What you should do: Restate word for word the line with "camera: 75 degrees right, 10 degrees down" and all lines after it; please stop only at the end of the listing below.

Recorded information:
== == ==

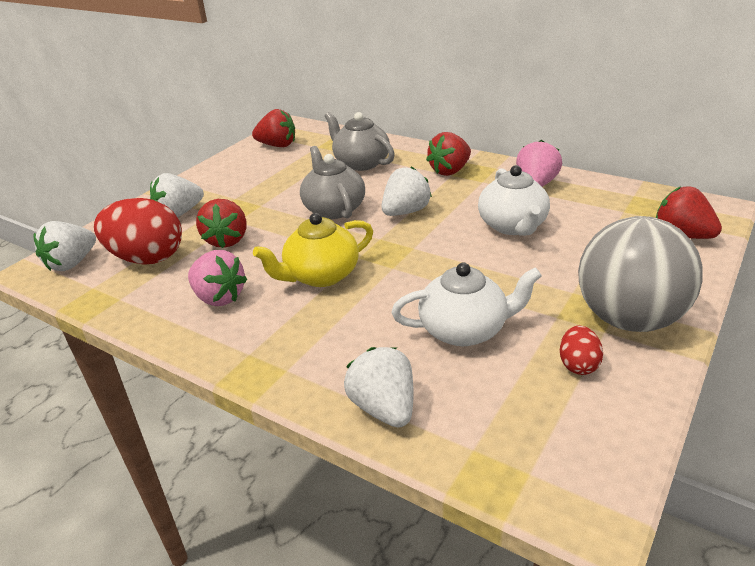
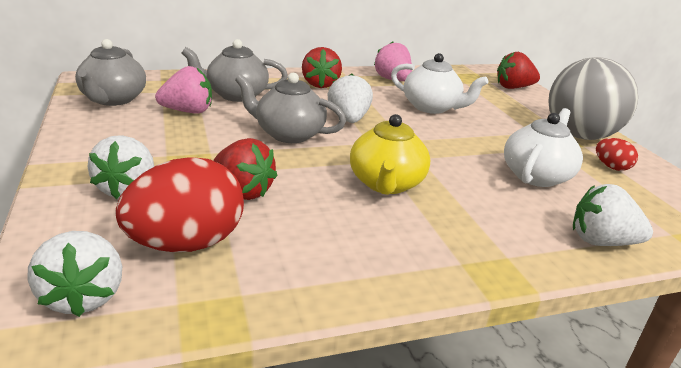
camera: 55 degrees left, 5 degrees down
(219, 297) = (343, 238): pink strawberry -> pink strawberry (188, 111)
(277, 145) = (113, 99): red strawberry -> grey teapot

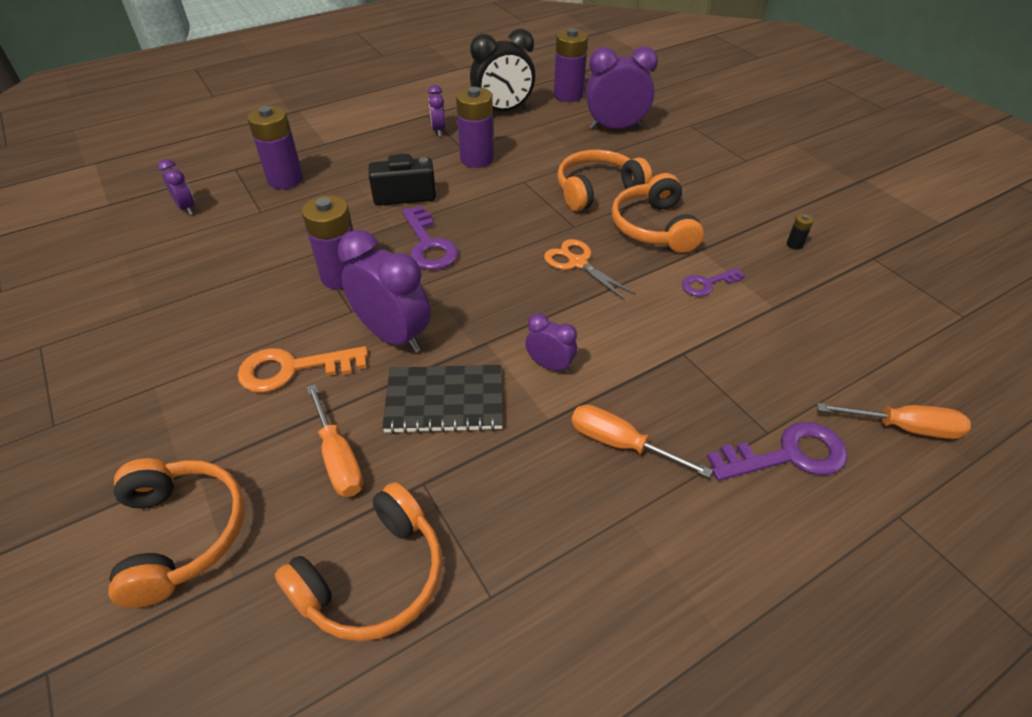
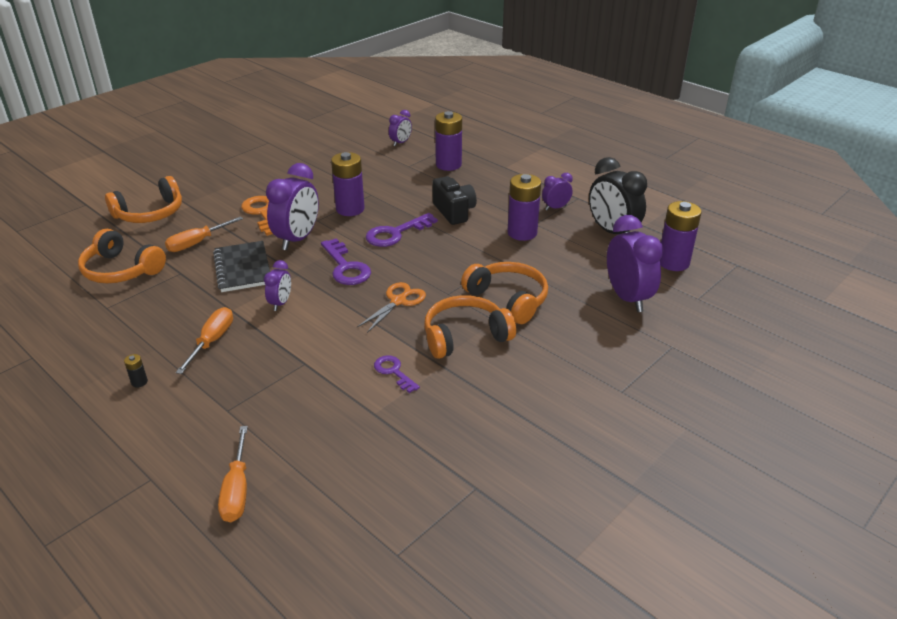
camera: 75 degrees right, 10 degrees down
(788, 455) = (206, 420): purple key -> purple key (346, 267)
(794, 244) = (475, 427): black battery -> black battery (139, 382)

== == ==

Exercise answer:
camera: 75 degrees right, 10 degrees down
(788, 455) = (206, 420): purple key -> purple key (346, 267)
(794, 244) = (475, 427): black battery -> black battery (139, 382)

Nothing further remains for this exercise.